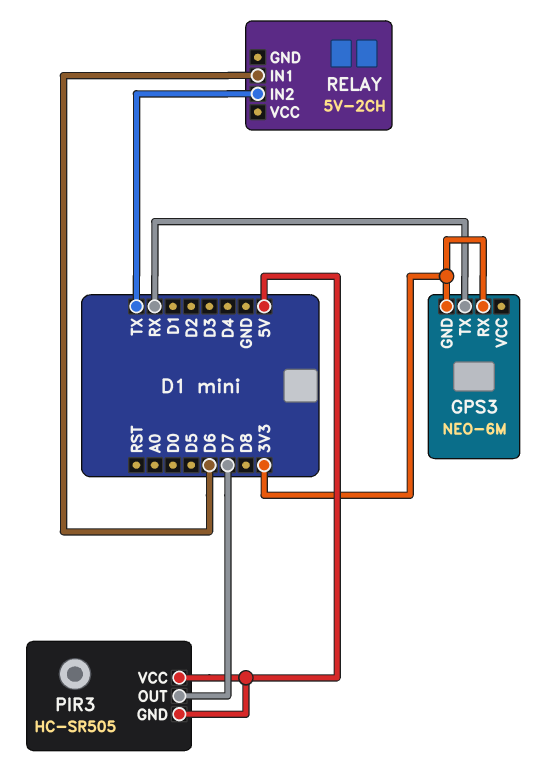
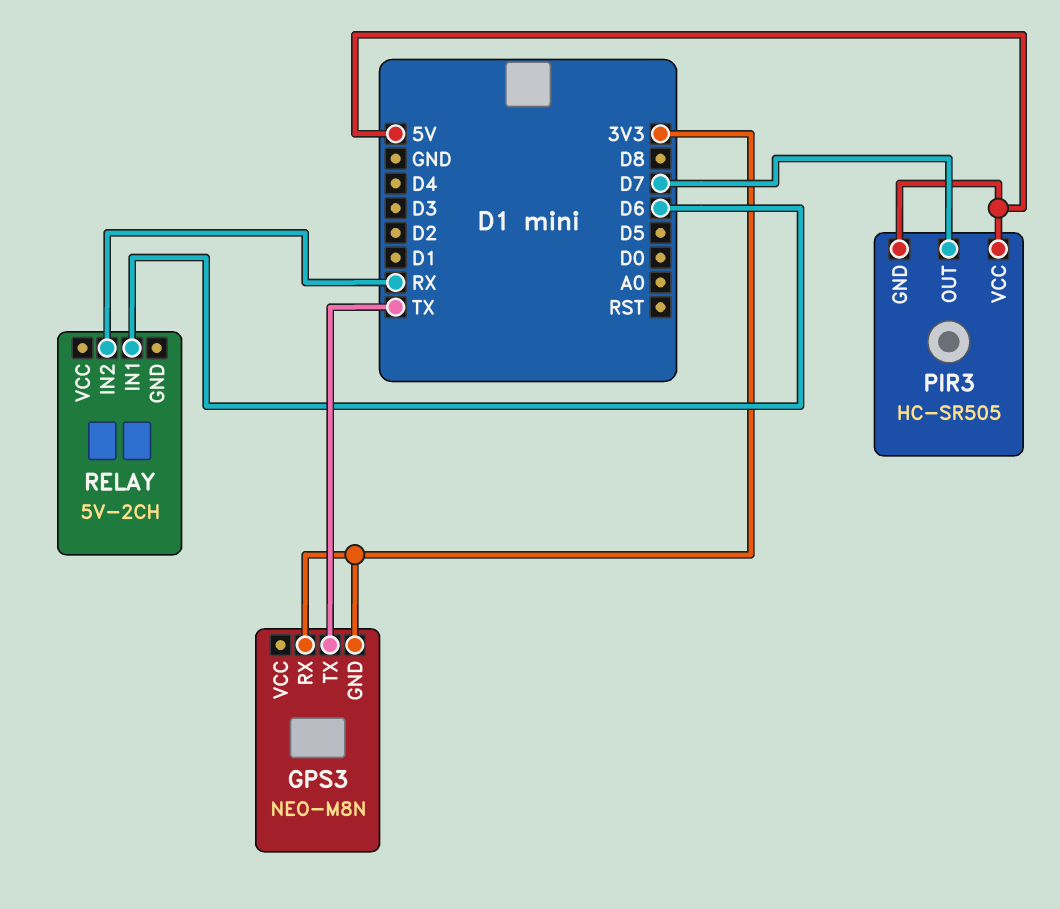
GPS3: NEO-6M -> NEO-M8N
GPS3 pin TX: RX -> TX
RELAY pin IN2: TX -> RX

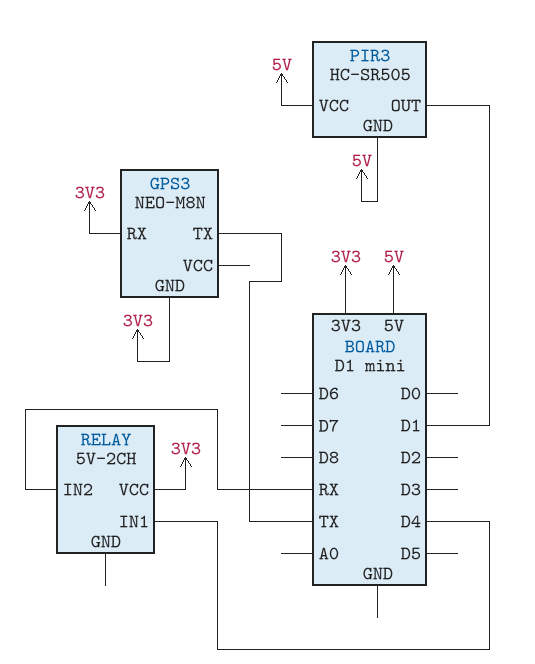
PIR3 pin OUT: D7 -> D1
RELAY pin IN1: D6 -> D4
RELAY pin VCC: none -> 3V3

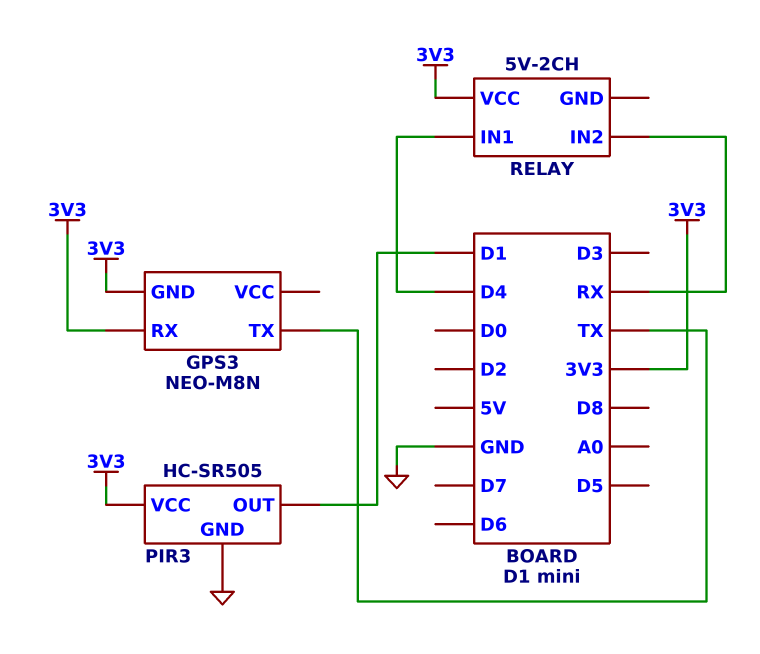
PIR3 pin GND: 5V -> GND
PIR3 pin VCC: 5V -> 3V3

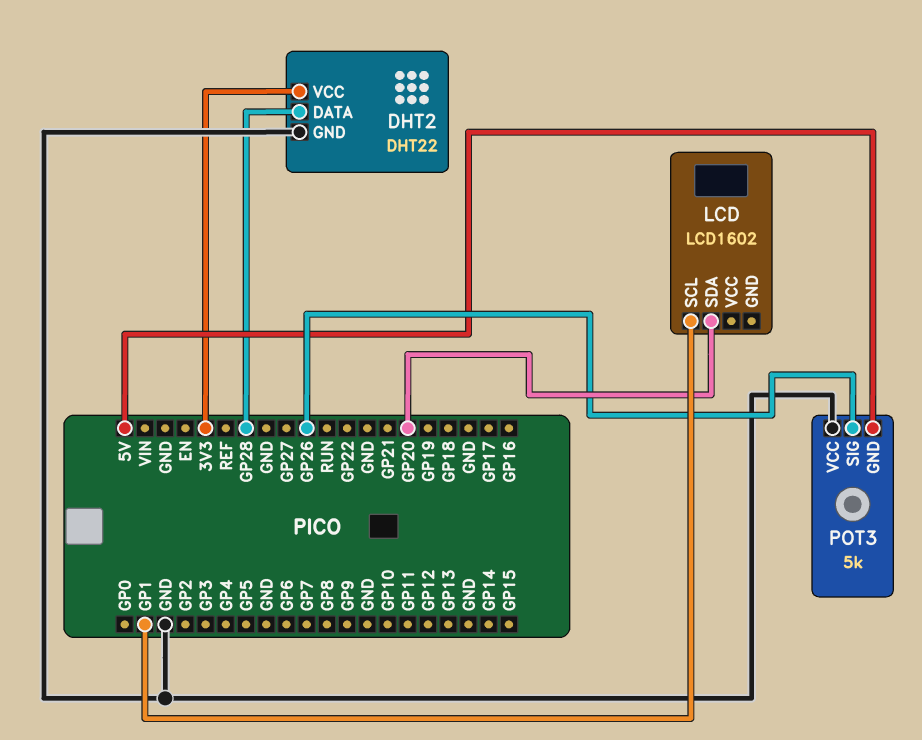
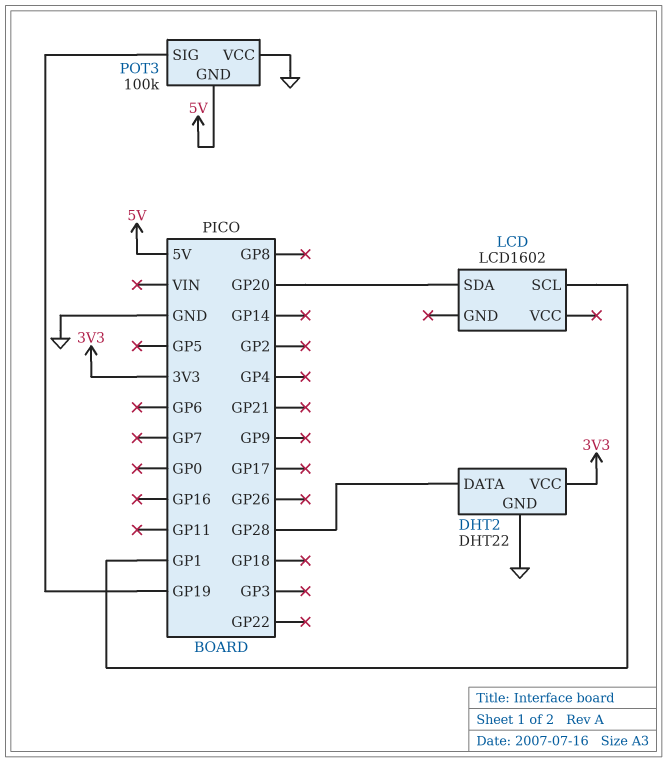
POT3: 5k -> 100k
POT3 pin SIG: GP26 -> GP19

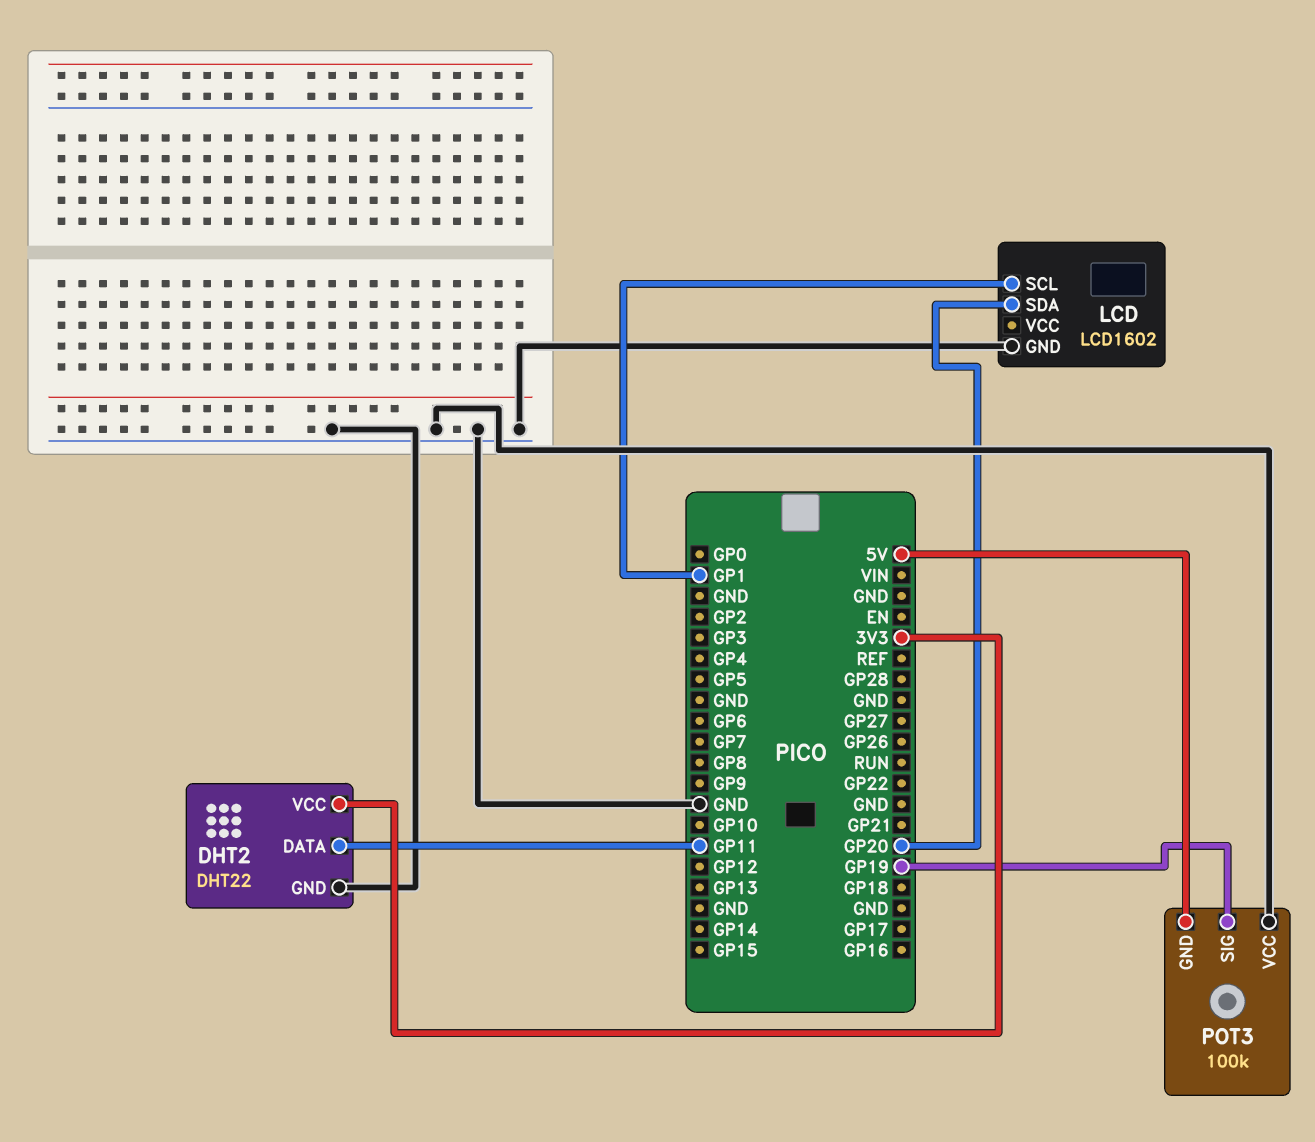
DHT2 pin DATA: GP28 -> GP11
LCD pin GND: none -> GND

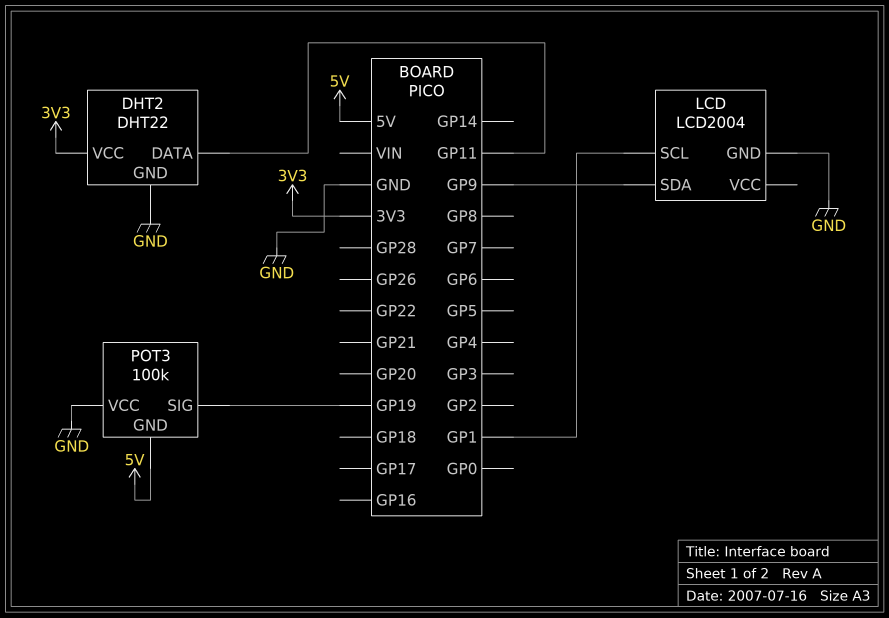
LCD: LCD1602 -> LCD2004
LCD pin SDA: GP20 -> GP9

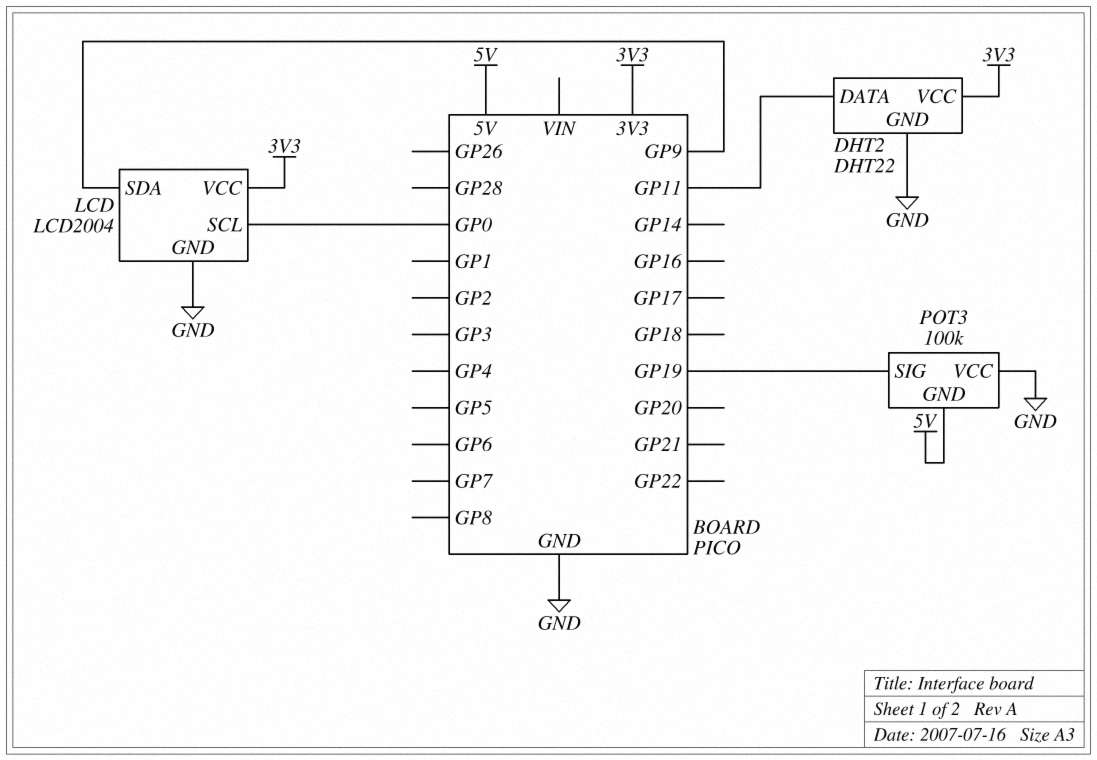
LCD pin SCL: GP1 -> GP0
LCD pin VCC: none -> 3V3

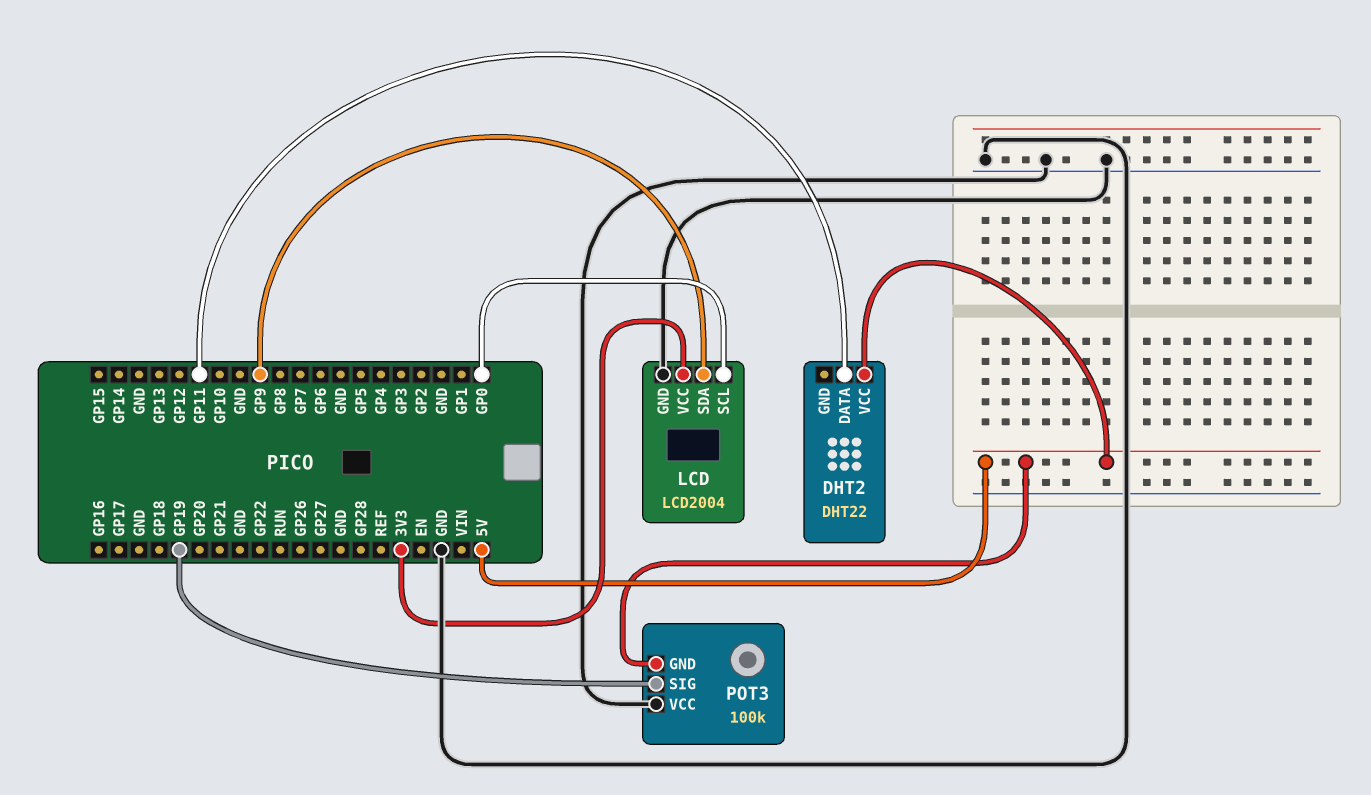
DHT2 pin GND: GND -> none
DHT2 pin VCC: 3V3 -> 5V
==============================
What you are asked to do —
Output only the lines from the line that contains "PIR3 pin VCC: 5V -> 3V3" through the end of the material, both ends included, and skip every picture.

Solved exercise —
PIR3 pin VCC: 5V -> 3V3

POT3: 5k -> 100k
POT3 pin SIG: GP26 -> GP19

DHT2 pin DATA: GP28 -> GP11
LCD pin GND: none -> GND

LCD: LCD1602 -> LCD2004
LCD pin SDA: GP20 -> GP9

LCD pin SCL: GP1 -> GP0
LCD pin VCC: none -> 3V3

DHT2 pin GND: GND -> none
DHT2 pin VCC: 3V3 -> 5V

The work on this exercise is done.